[EXTRACTED INFORMATION]

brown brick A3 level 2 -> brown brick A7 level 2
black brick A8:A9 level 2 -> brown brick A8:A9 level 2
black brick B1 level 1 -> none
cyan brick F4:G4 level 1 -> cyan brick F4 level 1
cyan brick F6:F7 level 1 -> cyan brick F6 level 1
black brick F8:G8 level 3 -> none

* * *

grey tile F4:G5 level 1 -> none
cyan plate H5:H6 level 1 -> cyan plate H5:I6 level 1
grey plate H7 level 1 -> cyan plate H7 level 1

[ACTIVITY] Among the entries above, the lines between the ones containing "black brick A8:A9" and "black brick F8:G8 level 3 -> none", inclusive, are to be transcribed exactly. No other line is to be given.

[EXERCISE ANSWER]
black brick A8:A9 level 2 -> brown brick A8:A9 level 2
black brick B1 level 1 -> none
cyan brick F4:G4 level 1 -> cyan brick F4 level 1
cyan brick F6:F7 level 1 -> cyan brick F6 level 1
black brick F8:G8 level 3 -> none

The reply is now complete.